Synthetic geometry scene data:
--------------------

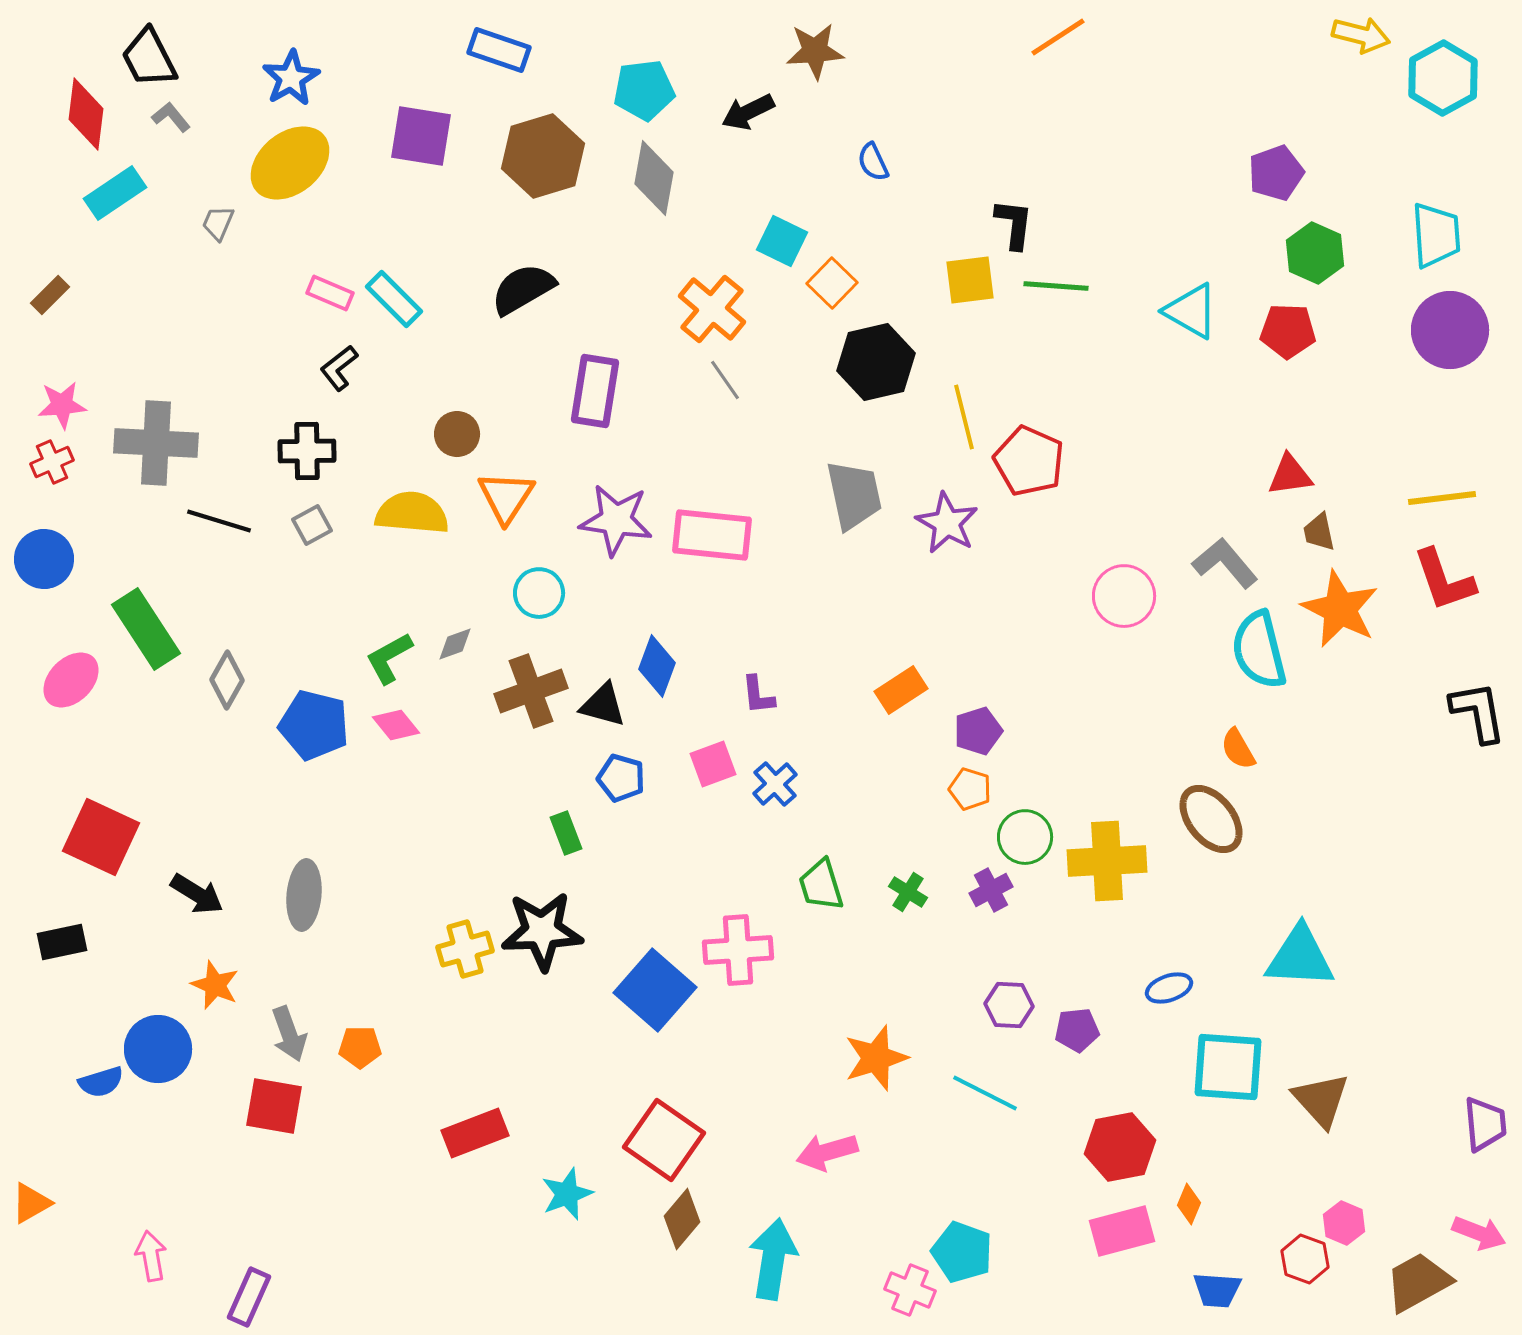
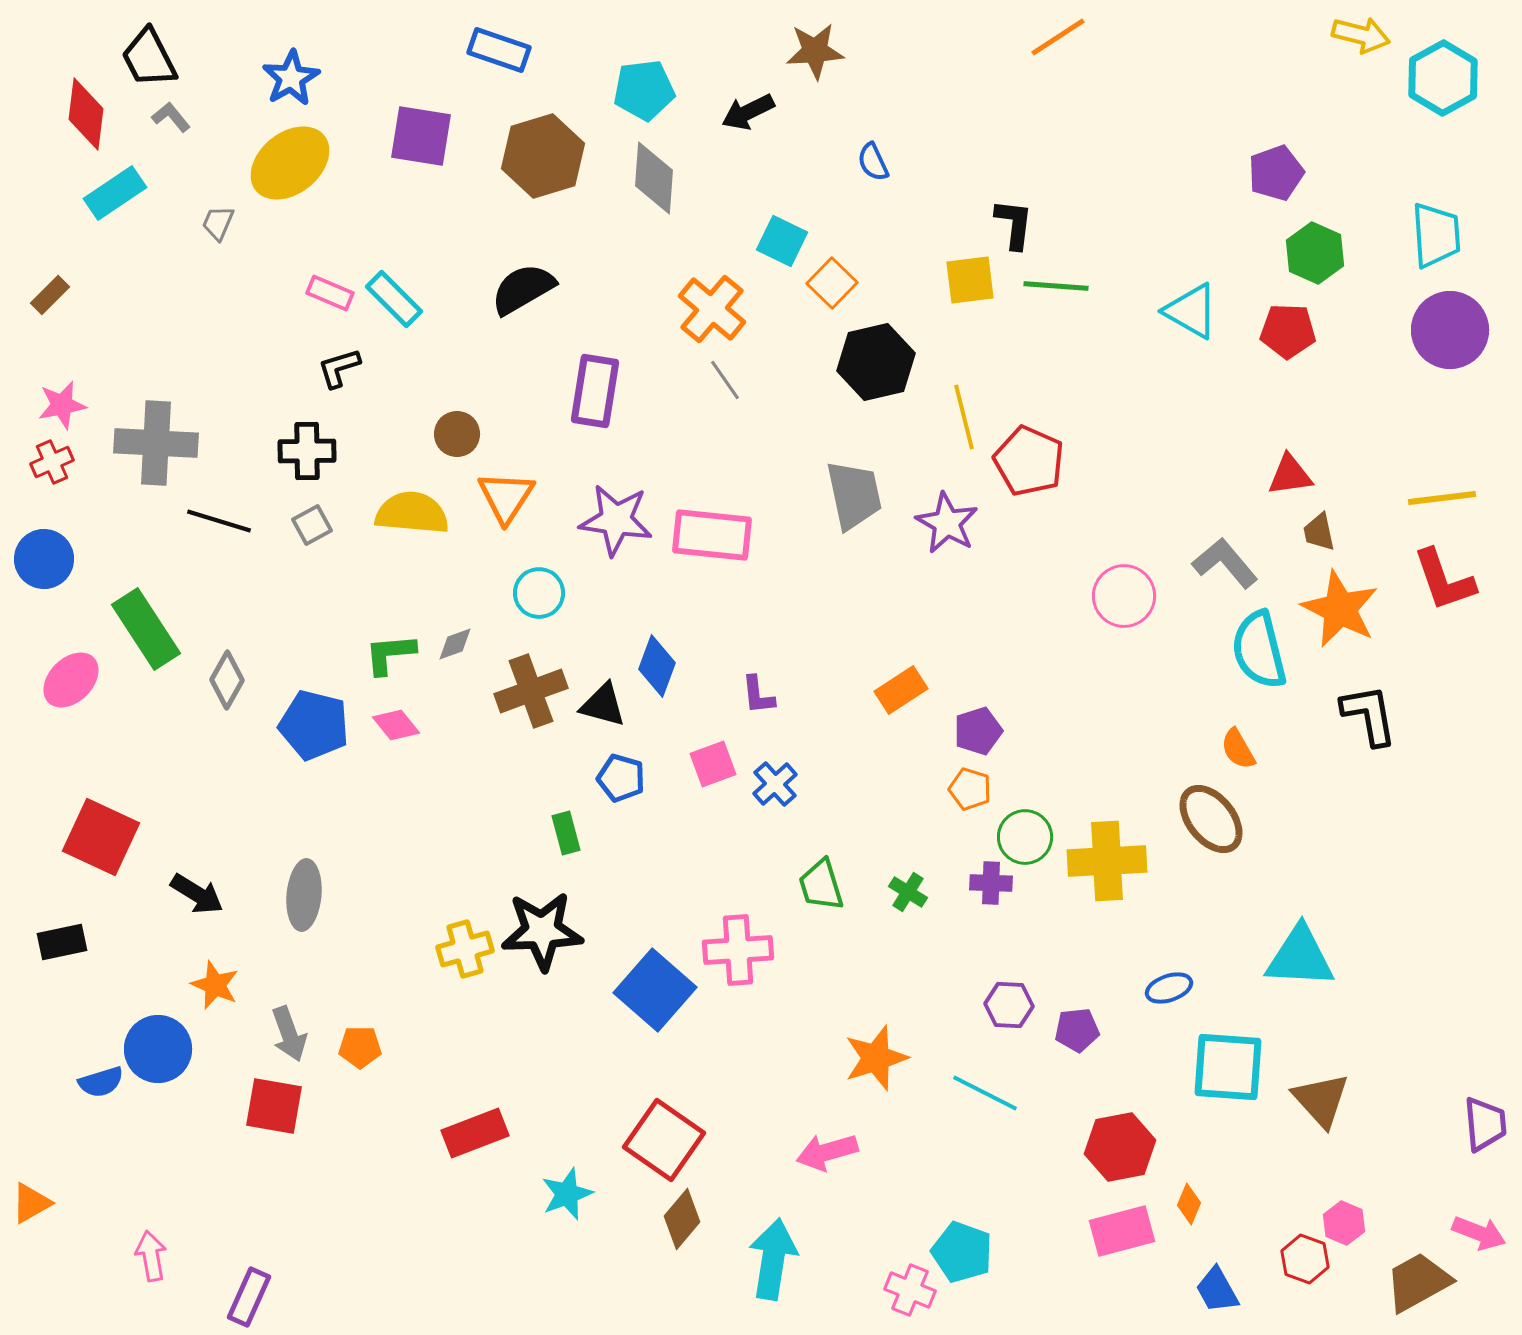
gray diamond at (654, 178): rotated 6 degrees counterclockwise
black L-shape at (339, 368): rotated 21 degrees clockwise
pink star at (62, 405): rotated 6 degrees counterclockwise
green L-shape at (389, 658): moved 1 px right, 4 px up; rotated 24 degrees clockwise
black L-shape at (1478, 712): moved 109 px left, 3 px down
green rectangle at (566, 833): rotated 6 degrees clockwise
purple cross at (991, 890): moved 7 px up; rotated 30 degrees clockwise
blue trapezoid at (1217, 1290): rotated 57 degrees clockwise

--------------------

Would you retype every record above exactly, leaving out the pictures?

gray diamond at (654, 178): rotated 6 degrees counterclockwise
black L-shape at (339, 368): rotated 21 degrees clockwise
pink star at (62, 405): rotated 6 degrees counterclockwise
green L-shape at (389, 658): moved 1 px right, 4 px up; rotated 24 degrees clockwise
black L-shape at (1478, 712): moved 109 px left, 3 px down
green rectangle at (566, 833): rotated 6 degrees clockwise
purple cross at (991, 890): moved 7 px up; rotated 30 degrees clockwise
blue trapezoid at (1217, 1290): rotated 57 degrees clockwise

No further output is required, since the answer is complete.